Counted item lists

=-=-=-=-=

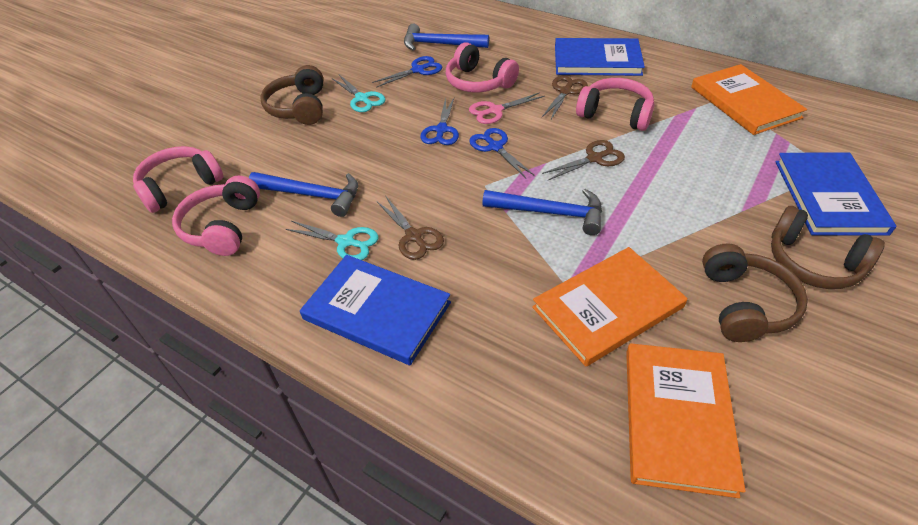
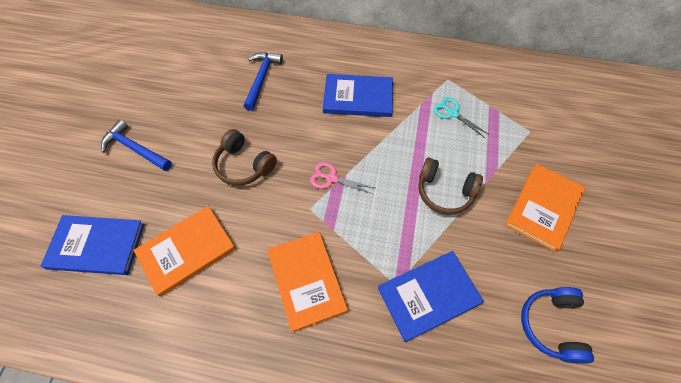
blue hammer: [249,172,358,217] [404,24,489,51] [482,189,602,235] = 3 -> [101,119,172,171] [244,52,283,111] = 2
blue headphones: none = 0 -> [521,287,594,364] = 1
blue scissors: [372,56,442,88] [420,98,459,145] [469,128,535,178] = 3 -> none = 0
brown headphones: [260,65,323,125] [702,243,808,342] [771,206,885,289] = 3 -> [212,129,277,186] [418,158,483,215] = 2
brown scissors: [376,197,444,260] [542,76,588,119] [542,140,625,180] = 3 -> none = 0
pink headphones: [133,146,223,213] [172,176,260,256] [446,42,519,92] [576,78,654,131] = 4 -> none = 0
turquoise scissors: [286,221,379,260] [332,75,386,112] = 2 -> [433,97,490,138] = 1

=-=-=-=-=

- Job -
Only the last part of the records is wanted. Repeat it exactly, beginning at the line containing "brown scissors: [376,197,444,260]" and ending at the final line.

- Solved exercise -
brown scissors: [376,197,444,260] [542,76,588,119] [542,140,625,180] = 3 -> none = 0
pink headphones: [133,146,223,213] [172,176,260,256] [446,42,519,92] [576,78,654,131] = 4 -> none = 0
turquoise scissors: [286,221,379,260] [332,75,386,112] = 2 -> [433,97,490,138] = 1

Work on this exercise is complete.